╭─ Data to examine

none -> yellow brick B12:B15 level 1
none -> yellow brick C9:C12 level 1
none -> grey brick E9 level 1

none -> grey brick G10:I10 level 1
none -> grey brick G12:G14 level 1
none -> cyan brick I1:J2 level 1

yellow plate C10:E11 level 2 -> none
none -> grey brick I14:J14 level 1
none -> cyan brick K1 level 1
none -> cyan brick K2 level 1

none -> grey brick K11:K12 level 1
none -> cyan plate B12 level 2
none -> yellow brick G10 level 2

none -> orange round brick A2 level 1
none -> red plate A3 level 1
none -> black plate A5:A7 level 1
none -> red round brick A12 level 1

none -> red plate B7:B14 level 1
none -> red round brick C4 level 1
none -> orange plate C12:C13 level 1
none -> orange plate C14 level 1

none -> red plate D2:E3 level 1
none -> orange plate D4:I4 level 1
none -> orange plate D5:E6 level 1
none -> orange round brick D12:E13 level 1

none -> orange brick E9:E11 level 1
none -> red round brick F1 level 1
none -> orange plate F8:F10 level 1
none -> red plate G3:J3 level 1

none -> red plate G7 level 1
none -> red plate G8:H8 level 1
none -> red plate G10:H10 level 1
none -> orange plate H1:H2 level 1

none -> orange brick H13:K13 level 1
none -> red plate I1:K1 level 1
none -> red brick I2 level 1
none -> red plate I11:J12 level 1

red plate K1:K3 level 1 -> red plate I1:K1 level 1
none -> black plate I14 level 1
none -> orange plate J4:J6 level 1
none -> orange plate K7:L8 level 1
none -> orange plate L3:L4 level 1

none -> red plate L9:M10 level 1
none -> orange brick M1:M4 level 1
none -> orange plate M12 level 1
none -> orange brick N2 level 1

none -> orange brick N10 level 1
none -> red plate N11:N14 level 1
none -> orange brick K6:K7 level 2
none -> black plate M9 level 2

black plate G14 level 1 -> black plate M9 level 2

╰─

Aim of the exercise ▸ Write out again only the lines from the one with "none -> black plate A5:A7 level 1" through the last line of the records above. Keep every word as it stands.

Answer to the exercise ▸
none -> black plate A5:A7 level 1
none -> red round brick A12 level 1

none -> red plate B7:B14 level 1
none -> red round brick C4 level 1
none -> orange plate C12:C13 level 1
none -> orange plate C14 level 1

none -> red plate D2:E3 level 1
none -> orange plate D4:I4 level 1
none -> orange plate D5:E6 level 1
none -> orange round brick D12:E13 level 1

none -> orange brick E9:E11 level 1
none -> red round brick F1 level 1
none -> orange plate F8:F10 level 1
none -> red plate G3:J3 level 1

none -> red plate G7 level 1
none -> red plate G8:H8 level 1
none -> red plate G10:H10 level 1
none -> orange plate H1:H2 level 1

none -> orange brick H13:K13 level 1
none -> red plate I1:K1 level 1
none -> red brick I2 level 1
none -> red plate I11:J12 level 1

red plate K1:K3 level 1 -> red plate I1:K1 level 1
none -> black plate I14 level 1
none -> orange plate J4:J6 level 1
none -> orange plate K7:L8 level 1
none -> orange plate L3:L4 level 1

none -> red plate L9:M10 level 1
none -> orange brick M1:M4 level 1
none -> orange plate M12 level 1
none -> orange brick N2 level 1

none -> orange brick N10 level 1
none -> red plate N11:N14 level 1
none -> orange brick K6:K7 level 2
none -> black plate M9 level 2

black plate G14 level 1 -> black plate M9 level 2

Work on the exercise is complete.